> WORK TO BE COMPLETED:
Beginning at the line that includes "yellow lemon [576,81,613,121]", return each line exactly through the end of the listing, and no line before it.

*** GIVEN RECORDS ***

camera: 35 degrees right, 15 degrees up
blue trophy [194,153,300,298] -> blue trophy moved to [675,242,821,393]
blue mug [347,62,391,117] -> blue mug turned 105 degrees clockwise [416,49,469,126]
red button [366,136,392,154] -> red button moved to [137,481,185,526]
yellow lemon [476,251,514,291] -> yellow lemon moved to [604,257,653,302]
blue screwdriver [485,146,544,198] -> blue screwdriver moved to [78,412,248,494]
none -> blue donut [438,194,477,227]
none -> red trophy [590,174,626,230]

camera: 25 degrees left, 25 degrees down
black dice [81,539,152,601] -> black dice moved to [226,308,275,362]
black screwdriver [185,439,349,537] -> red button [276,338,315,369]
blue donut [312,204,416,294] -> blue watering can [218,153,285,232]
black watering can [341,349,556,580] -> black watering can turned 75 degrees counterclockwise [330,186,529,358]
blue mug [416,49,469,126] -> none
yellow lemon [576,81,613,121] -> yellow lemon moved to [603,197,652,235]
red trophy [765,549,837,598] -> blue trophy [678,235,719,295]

*** End of GIVEN RECORDS ***

> YOUR RESPONSE:
yellow lemon [576,81,613,121] -> yellow lemon moved to [603,197,652,235]
red trophy [765,549,837,598] -> blue trophy [678,235,719,295]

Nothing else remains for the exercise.